● **Aim of the exercise**
Using the records below, quote only the span that opens with the line containing "C1: none -> 33uF (N016, N019)" and closes with the line containing "U4: AND 74HC08", exactly and inclusively.

Source material Start Marker

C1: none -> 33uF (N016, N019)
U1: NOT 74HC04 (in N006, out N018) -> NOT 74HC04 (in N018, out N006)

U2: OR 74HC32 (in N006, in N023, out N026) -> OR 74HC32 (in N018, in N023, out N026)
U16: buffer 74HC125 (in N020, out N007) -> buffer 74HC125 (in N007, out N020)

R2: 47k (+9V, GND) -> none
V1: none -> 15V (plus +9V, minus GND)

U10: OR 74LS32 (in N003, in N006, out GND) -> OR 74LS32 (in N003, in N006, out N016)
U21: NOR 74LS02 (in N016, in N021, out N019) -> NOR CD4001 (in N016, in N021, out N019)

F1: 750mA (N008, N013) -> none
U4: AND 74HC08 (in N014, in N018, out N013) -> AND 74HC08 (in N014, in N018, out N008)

Source material End Marker
Source material Start Marker

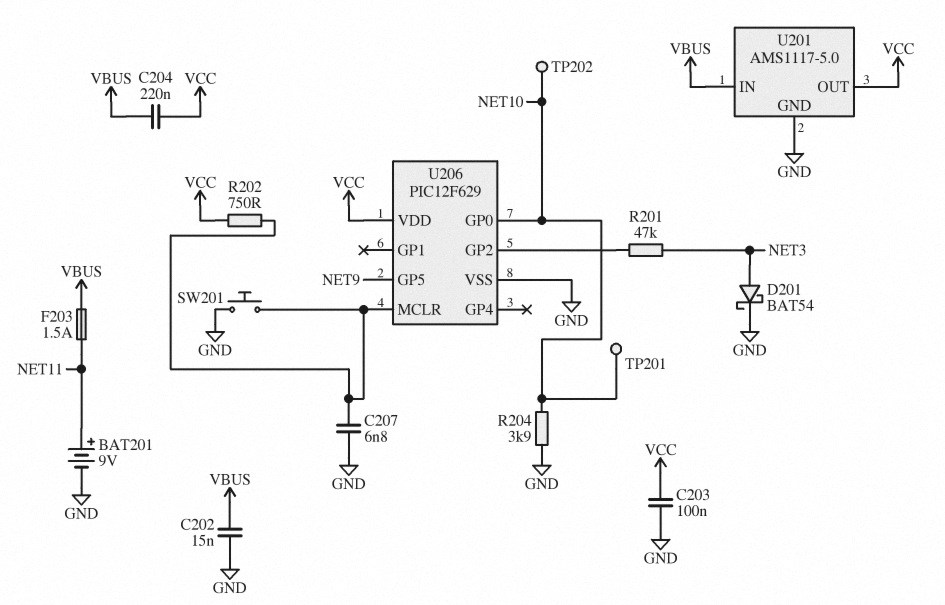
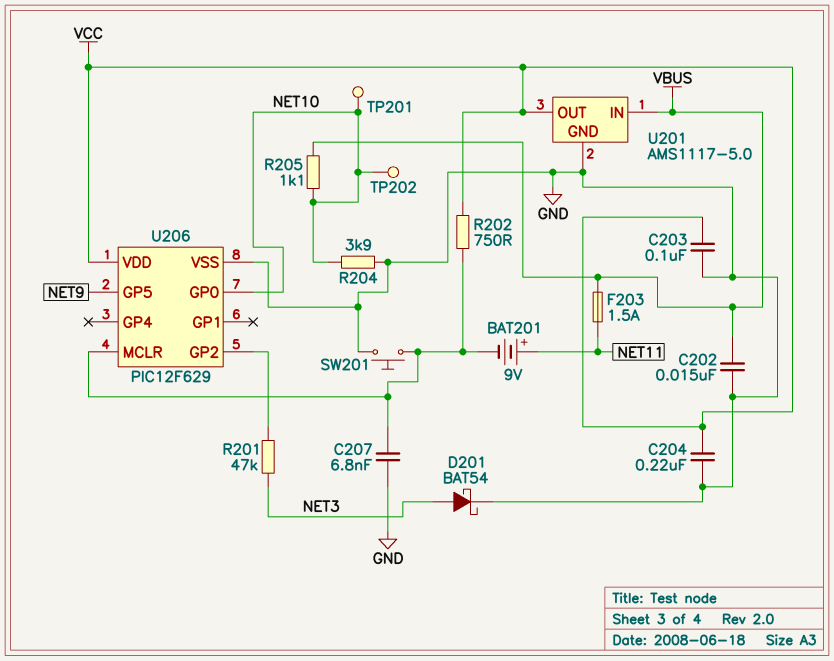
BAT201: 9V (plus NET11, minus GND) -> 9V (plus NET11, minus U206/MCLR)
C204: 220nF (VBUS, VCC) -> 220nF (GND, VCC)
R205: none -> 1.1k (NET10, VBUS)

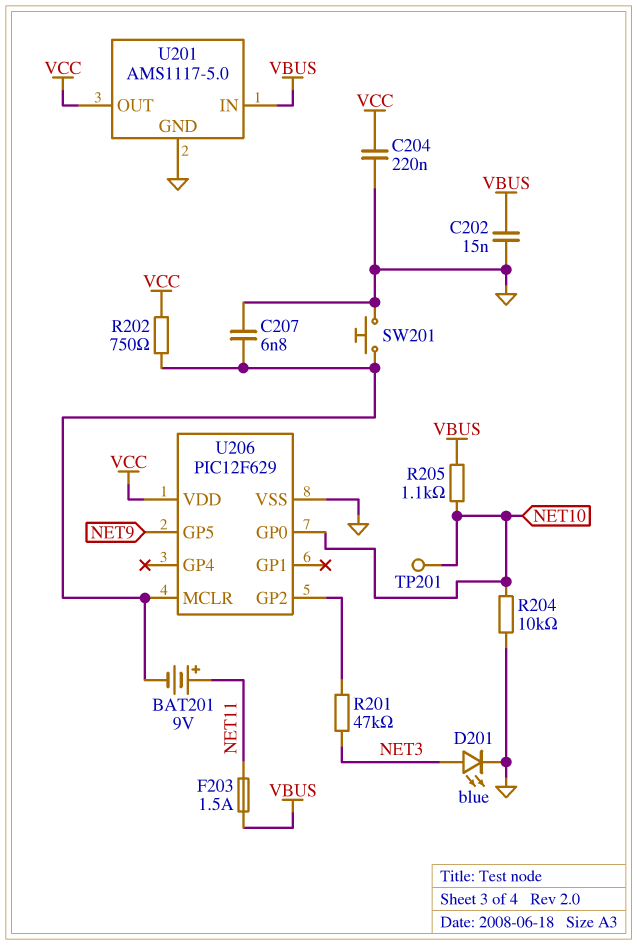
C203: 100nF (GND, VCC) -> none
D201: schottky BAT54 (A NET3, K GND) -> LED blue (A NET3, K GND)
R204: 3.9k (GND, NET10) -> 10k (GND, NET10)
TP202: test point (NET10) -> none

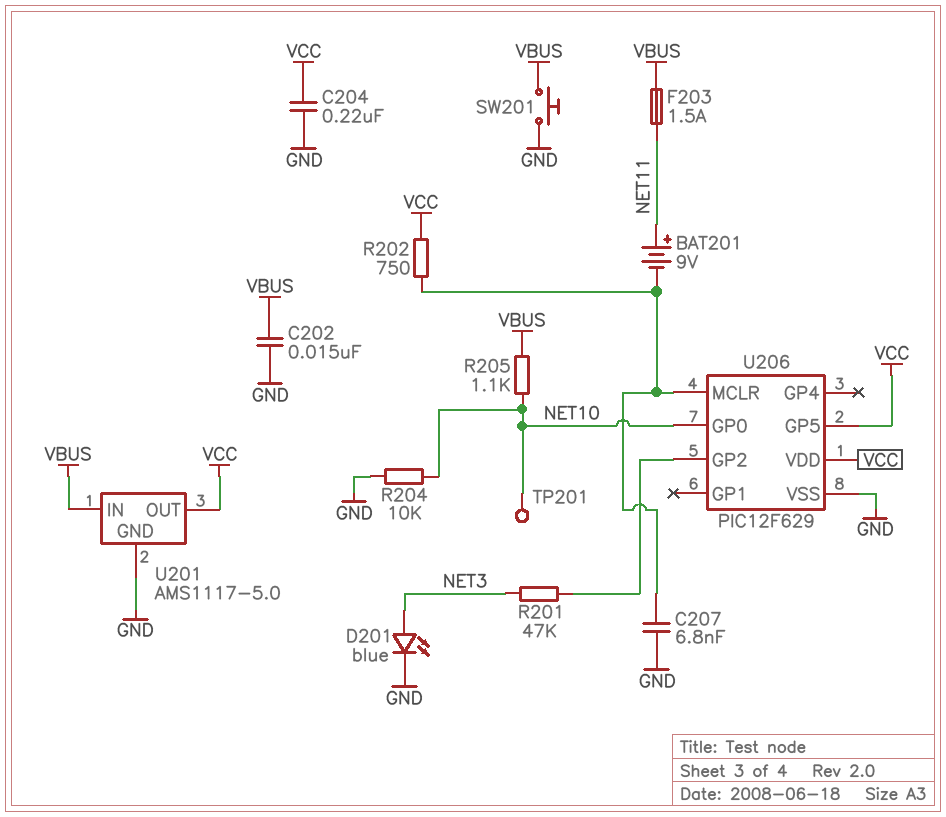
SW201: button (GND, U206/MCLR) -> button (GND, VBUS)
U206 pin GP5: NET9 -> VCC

Source material End Marker

● **Result**
C1: none -> 33uF (N016, N019)
U1: NOT 74HC04 (in N006, out N018) -> NOT 74HC04 (in N018, out N006)

U2: OR 74HC32 (in N006, in N023, out N026) -> OR 74HC32 (in N018, in N023, out N026)
U16: buffer 74HC125 (in N020, out N007) -> buffer 74HC125 (in N007, out N020)

R2: 47k (+9V, GND) -> none
V1: none -> 15V (plus +9V, minus GND)

U10: OR 74LS32 (in N003, in N006, out GND) -> OR 74LS32 (in N003, in N006, out N016)
U21: NOR 74LS02 (in N016, in N021, out N019) -> NOR CD4001 (in N016, in N021, out N019)

F1: 750mA (N008, N013) -> none
U4: AND 74HC08 (in N014, in N018, out N013) -> AND 74HC08 (in N014, in N018, out N008)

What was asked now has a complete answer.